Exercise instructions.
Echo the lines below, starting with the line that contains "throttle [662, 117]" and ending with the line that contains "Charlotte is located", with both of those included. Reproduce them verbatim.

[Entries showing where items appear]
►

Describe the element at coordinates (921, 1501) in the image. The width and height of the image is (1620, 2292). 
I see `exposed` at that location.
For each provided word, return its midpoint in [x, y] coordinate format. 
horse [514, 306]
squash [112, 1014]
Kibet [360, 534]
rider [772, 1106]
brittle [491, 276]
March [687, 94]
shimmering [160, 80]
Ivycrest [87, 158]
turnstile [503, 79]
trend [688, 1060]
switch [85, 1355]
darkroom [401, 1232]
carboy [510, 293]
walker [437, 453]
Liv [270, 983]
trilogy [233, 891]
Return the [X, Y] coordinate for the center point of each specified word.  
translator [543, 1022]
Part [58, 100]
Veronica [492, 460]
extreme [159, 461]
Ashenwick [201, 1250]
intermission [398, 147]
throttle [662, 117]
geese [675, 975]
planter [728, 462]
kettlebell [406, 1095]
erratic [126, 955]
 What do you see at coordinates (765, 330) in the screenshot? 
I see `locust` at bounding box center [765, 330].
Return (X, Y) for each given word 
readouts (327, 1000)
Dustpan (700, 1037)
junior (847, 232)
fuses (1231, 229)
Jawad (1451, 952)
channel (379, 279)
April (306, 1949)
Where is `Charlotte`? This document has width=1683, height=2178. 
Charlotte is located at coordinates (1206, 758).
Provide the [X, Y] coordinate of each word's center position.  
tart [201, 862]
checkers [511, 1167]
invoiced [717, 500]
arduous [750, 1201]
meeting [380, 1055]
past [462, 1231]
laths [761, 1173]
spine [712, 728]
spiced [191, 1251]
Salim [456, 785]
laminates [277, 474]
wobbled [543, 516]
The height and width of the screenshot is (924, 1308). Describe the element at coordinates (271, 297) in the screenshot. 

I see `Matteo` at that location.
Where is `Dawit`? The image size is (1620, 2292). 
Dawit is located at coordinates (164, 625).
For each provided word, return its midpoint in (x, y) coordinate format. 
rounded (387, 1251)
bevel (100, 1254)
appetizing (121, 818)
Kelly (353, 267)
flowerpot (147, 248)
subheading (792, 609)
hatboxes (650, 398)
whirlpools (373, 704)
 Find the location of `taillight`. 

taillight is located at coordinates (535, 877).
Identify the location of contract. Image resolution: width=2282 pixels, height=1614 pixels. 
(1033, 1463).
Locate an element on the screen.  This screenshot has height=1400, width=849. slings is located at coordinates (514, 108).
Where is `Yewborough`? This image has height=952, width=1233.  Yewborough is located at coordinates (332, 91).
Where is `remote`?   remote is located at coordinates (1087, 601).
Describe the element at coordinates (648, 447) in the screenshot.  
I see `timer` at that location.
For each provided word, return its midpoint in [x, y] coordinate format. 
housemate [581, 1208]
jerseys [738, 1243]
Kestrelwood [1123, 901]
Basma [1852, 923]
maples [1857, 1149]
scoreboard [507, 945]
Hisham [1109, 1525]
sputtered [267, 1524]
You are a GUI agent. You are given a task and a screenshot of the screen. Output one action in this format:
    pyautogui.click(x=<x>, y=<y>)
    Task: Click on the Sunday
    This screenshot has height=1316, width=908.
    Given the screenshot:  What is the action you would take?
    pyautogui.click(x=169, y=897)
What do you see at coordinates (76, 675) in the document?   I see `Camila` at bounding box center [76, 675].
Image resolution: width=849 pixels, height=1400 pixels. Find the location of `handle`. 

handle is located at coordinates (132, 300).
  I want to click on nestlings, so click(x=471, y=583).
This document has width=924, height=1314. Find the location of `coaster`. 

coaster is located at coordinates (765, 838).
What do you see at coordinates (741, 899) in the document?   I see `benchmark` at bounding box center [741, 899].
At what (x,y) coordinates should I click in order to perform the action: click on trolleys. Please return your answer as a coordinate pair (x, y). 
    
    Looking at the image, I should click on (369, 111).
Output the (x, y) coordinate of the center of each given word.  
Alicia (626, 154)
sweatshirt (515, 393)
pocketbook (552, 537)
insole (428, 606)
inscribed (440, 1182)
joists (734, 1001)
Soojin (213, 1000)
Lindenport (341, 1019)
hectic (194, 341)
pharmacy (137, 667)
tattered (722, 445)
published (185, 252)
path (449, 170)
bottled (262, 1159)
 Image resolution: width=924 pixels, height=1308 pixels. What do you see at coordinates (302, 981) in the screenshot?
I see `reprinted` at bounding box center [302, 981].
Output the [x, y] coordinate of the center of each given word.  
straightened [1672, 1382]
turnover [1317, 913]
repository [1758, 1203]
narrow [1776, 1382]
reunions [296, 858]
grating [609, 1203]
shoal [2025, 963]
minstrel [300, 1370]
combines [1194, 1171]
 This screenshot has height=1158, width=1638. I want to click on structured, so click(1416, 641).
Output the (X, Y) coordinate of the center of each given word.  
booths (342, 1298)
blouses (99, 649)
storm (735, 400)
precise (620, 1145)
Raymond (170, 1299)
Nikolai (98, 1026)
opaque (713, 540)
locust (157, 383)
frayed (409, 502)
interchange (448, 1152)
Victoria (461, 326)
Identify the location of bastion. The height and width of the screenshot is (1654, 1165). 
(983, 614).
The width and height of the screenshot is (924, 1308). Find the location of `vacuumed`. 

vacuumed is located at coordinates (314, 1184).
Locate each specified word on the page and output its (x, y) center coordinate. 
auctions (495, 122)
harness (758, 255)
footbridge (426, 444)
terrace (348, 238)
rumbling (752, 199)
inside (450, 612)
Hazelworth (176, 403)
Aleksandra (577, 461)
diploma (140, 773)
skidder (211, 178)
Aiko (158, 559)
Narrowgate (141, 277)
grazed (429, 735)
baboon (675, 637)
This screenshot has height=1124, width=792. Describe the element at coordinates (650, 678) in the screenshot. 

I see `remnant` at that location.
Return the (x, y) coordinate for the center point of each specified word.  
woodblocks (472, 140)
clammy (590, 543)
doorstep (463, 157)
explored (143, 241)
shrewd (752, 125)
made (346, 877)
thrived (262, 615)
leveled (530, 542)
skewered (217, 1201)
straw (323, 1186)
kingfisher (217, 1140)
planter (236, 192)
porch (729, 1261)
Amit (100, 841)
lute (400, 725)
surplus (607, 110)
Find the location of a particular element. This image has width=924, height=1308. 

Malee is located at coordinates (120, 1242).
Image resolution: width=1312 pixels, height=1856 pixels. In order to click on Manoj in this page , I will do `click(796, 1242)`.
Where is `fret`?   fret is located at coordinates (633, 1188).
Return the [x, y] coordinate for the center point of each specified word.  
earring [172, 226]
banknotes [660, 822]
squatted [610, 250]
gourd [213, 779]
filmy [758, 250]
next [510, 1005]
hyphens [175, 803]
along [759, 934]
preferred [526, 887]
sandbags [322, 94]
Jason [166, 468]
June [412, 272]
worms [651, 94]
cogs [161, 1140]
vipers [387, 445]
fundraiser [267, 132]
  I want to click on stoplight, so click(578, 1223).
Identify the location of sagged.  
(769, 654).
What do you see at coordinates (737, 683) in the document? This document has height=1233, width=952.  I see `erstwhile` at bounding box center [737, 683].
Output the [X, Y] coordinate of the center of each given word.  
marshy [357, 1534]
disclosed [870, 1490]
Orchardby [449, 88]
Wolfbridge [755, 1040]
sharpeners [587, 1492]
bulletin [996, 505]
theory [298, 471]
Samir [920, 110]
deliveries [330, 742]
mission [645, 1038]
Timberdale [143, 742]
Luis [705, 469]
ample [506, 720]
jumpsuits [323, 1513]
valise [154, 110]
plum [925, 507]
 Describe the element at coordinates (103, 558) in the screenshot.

◄

Task result.
throttle [662, 117]
geese [675, 975]
planter [728, 462]
kettlebell [406, 1095]
erratic [126, 955]
 What do you see at coordinates (765, 330) in the screenshot? 
I see `locust` at bounding box center [765, 330].
Return (X, Y) for each given word 
readouts (327, 1000)
Dustpan (700, 1037)
junior (847, 232)
fuses (1231, 229)
Jawad (1451, 952)
channel (379, 279)
April (306, 1949)
Where is `Charlotte`? This document has width=1683, height=2178. 
Charlotte is located at coordinates (1206, 758).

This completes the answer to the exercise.